» What needs to be done
Below are records; transcribe only the line with "R4: none -> 120k (3V3, IN0)" and those after it, through the last line, without any change.
(Data provided Opens)
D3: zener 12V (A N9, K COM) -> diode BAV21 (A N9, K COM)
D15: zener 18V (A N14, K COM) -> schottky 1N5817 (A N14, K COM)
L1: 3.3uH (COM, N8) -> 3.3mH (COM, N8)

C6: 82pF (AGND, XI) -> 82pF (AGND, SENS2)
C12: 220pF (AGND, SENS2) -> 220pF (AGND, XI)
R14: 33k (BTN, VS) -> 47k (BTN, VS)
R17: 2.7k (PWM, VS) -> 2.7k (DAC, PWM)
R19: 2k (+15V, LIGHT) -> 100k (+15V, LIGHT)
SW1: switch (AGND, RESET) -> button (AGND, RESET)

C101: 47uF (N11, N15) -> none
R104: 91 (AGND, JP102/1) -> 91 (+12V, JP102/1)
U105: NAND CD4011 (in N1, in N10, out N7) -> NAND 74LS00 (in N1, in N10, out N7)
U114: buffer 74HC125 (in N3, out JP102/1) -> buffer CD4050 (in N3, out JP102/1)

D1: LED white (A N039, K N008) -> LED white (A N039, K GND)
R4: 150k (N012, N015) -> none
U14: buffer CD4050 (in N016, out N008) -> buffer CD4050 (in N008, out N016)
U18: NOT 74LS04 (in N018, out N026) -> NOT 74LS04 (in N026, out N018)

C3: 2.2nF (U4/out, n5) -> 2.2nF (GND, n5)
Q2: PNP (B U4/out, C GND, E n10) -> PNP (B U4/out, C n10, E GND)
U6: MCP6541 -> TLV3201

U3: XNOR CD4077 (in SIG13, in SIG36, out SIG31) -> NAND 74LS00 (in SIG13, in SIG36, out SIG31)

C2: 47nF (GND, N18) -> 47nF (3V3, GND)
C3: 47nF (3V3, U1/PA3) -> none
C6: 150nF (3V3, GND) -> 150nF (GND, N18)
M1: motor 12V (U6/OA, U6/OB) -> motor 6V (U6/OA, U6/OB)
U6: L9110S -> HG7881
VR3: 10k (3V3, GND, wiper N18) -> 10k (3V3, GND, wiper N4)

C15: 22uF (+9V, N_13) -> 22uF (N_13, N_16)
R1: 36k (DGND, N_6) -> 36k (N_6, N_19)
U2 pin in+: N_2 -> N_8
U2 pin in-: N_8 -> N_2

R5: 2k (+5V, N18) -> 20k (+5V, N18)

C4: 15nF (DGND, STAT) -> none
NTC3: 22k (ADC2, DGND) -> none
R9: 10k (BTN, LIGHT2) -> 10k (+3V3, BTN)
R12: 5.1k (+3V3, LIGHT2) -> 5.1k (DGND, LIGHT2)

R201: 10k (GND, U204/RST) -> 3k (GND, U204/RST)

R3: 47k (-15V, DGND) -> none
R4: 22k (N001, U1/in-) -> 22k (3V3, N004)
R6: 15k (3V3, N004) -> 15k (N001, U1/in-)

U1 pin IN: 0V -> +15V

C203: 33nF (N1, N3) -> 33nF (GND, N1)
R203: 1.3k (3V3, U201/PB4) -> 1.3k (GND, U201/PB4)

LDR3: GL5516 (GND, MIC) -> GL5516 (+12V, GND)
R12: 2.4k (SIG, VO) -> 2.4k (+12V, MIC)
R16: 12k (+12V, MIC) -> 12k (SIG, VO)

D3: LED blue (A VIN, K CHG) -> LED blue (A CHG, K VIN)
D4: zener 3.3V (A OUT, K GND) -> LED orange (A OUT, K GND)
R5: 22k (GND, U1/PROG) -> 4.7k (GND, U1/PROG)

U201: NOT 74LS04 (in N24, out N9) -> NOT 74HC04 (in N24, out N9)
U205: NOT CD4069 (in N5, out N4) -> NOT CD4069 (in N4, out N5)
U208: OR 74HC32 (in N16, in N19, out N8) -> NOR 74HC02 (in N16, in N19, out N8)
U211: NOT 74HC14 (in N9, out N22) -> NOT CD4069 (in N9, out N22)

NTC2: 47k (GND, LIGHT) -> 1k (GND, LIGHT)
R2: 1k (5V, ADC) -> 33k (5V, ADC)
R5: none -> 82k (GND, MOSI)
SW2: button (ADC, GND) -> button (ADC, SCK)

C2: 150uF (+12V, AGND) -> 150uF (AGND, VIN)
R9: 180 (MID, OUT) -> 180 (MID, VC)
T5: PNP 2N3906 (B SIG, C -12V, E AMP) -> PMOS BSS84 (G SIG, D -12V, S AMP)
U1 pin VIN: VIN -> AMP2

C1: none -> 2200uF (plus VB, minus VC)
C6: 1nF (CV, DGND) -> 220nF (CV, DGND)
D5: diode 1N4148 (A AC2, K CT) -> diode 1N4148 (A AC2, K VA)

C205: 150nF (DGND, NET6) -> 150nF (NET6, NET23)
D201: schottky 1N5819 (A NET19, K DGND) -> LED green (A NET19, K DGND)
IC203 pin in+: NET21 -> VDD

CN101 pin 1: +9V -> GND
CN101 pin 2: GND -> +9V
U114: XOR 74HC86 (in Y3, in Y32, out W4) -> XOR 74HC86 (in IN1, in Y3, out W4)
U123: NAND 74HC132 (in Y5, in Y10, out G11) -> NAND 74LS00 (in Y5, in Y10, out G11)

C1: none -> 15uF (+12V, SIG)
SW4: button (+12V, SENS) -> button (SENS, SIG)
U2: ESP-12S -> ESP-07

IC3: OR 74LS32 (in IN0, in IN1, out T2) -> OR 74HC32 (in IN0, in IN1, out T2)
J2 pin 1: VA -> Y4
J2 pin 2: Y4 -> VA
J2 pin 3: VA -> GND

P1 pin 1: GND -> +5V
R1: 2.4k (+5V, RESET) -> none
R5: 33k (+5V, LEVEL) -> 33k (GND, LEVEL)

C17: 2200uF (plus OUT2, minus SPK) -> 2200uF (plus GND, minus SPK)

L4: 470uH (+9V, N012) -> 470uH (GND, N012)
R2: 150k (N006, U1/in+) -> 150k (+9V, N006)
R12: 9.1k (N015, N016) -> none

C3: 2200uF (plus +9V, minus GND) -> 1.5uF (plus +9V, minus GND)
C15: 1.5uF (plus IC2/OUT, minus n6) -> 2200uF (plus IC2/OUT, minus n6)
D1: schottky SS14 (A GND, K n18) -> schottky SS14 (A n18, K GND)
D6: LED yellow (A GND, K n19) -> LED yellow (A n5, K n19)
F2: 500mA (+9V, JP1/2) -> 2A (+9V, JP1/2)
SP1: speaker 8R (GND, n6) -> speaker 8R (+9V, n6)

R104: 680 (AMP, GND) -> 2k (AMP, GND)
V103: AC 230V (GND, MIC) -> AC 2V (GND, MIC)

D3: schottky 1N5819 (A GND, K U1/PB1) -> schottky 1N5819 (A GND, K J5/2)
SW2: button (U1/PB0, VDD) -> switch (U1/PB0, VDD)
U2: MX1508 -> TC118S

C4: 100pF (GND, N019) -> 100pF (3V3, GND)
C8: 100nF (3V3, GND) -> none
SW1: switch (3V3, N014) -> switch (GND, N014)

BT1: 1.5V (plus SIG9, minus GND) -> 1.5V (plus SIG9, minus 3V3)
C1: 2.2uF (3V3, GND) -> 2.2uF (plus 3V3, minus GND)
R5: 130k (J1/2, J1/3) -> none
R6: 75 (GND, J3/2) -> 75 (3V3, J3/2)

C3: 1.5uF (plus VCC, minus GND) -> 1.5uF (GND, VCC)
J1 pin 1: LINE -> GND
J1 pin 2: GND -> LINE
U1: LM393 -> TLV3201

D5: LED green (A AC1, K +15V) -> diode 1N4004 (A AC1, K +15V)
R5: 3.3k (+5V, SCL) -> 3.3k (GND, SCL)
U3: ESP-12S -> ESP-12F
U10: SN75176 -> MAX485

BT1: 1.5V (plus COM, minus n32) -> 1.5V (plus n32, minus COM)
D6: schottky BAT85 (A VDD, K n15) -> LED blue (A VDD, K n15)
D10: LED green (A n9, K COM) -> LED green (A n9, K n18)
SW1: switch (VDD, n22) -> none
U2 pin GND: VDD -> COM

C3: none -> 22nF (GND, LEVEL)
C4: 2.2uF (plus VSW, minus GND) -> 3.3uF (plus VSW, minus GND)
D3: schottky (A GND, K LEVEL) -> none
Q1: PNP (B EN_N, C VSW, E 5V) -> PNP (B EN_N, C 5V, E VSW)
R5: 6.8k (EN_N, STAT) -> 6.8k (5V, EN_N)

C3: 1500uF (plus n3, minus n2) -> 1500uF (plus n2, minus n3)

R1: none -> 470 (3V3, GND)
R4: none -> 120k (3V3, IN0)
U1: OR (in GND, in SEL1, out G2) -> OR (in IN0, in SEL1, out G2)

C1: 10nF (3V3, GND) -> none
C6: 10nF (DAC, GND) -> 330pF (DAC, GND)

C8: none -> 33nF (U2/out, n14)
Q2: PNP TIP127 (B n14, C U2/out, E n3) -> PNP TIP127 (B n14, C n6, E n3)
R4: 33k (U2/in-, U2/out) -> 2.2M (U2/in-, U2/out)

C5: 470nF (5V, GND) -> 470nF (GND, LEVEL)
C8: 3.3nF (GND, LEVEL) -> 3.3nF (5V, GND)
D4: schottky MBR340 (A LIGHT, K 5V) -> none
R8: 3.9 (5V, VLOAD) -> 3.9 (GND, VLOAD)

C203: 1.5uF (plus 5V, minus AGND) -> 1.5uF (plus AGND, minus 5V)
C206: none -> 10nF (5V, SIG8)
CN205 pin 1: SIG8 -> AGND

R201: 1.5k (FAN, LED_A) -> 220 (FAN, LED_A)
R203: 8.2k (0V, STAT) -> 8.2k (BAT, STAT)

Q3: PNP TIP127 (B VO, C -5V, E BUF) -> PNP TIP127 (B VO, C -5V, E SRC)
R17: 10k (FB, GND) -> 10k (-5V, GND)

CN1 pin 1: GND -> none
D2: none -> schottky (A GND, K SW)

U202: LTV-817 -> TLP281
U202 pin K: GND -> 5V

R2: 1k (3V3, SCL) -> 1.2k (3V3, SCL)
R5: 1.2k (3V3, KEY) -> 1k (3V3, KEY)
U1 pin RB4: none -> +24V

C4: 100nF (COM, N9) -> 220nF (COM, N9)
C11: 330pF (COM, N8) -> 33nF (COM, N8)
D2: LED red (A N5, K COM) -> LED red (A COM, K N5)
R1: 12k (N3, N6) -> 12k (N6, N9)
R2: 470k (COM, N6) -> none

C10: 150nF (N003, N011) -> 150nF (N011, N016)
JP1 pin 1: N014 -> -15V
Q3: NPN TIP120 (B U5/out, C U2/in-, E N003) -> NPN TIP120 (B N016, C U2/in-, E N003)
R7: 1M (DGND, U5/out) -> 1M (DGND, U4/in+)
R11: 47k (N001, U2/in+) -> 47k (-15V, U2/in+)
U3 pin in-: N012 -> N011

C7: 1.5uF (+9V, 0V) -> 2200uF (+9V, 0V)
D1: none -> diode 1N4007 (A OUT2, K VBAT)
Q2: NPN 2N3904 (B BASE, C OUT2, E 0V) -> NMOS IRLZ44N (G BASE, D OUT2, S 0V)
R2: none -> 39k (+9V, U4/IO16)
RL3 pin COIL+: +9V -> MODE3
(Data provided Closes)
» Result for this task
R4: none -> 120k (3V3, IN0)
U1: OR (in GND, in SEL1, out G2) -> OR (in IN0, in SEL1, out G2)

C1: 10nF (3V3, GND) -> none
C6: 10nF (DAC, GND) -> 330pF (DAC, GND)

C8: none -> 33nF (U2/out, n14)
Q2: PNP TIP127 (B n14, C U2/out, E n3) -> PNP TIP127 (B n14, C n6, E n3)
R4: 33k (U2/in-, U2/out) -> 2.2M (U2/in-, U2/out)

C5: 470nF (5V, GND) -> 470nF (GND, LEVEL)
C8: 3.3nF (GND, LEVEL) -> 3.3nF (5V, GND)
D4: schottky MBR340 (A LIGHT, K 5V) -> none
R8: 3.9 (5V, VLOAD) -> 3.9 (GND, VLOAD)

C203: 1.5uF (plus 5V, minus AGND) -> 1.5uF (plus AGND, minus 5V)
C206: none -> 10nF (5V, SIG8)
CN205 pin 1: SIG8 -> AGND

R201: 1.5k (FAN, LED_A) -> 220 (FAN, LED_A)
R203: 8.2k (0V, STAT) -> 8.2k (BAT, STAT)

Q3: PNP TIP127 (B VO, C -5V, E BUF) -> PNP TIP127 (B VO, C -5V, E SRC)
R17: 10k (FB, GND) -> 10k (-5V, GND)

CN1 pin 1: GND -> none
D2: none -> schottky (A GND, K SW)

U202: LTV-817 -> TLP281
U202 pin K: GND -> 5V

R2: 1k (3V3, SCL) -> 1.2k (3V3, SCL)
R5: 1.2k (3V3, KEY) -> 1k (3V3, KEY)
U1 pin RB4: none -> +24V

C4: 100nF (COM, N9) -> 220nF (COM, N9)
C11: 330pF (COM, N8) -> 33nF (COM, N8)
D2: LED red (A N5, K COM) -> LED red (A COM, K N5)
R1: 12k (N3, N6) -> 12k (N6, N9)
R2: 470k (COM, N6) -> none

C10: 150nF (N003, N011) -> 150nF (N011, N016)
JP1 pin 1: N014 -> -15V
Q3: NPN TIP120 (B U5/out, C U2/in-, E N003) -> NPN TIP120 (B N016, C U2/in-, E N003)
R7: 1M (DGND, U5/out) -> 1M (DGND, U4/in+)
R11: 47k (N001, U2/in+) -> 47k (-15V, U2/in+)
U3 pin in-: N012 -> N011

C7: 1.5uF (+9V, 0V) -> 2200uF (+9V, 0V)
D1: none -> diode 1N4007 (A OUT2, K VBAT)
Q2: NPN 2N3904 (B BASE, C OUT2, E 0V) -> NMOS IRLZ44N (G BASE, D OUT2, S 0V)
R2: none -> 39k (+9V, U4/IO16)
RL3 pin COIL+: +9V -> MODE3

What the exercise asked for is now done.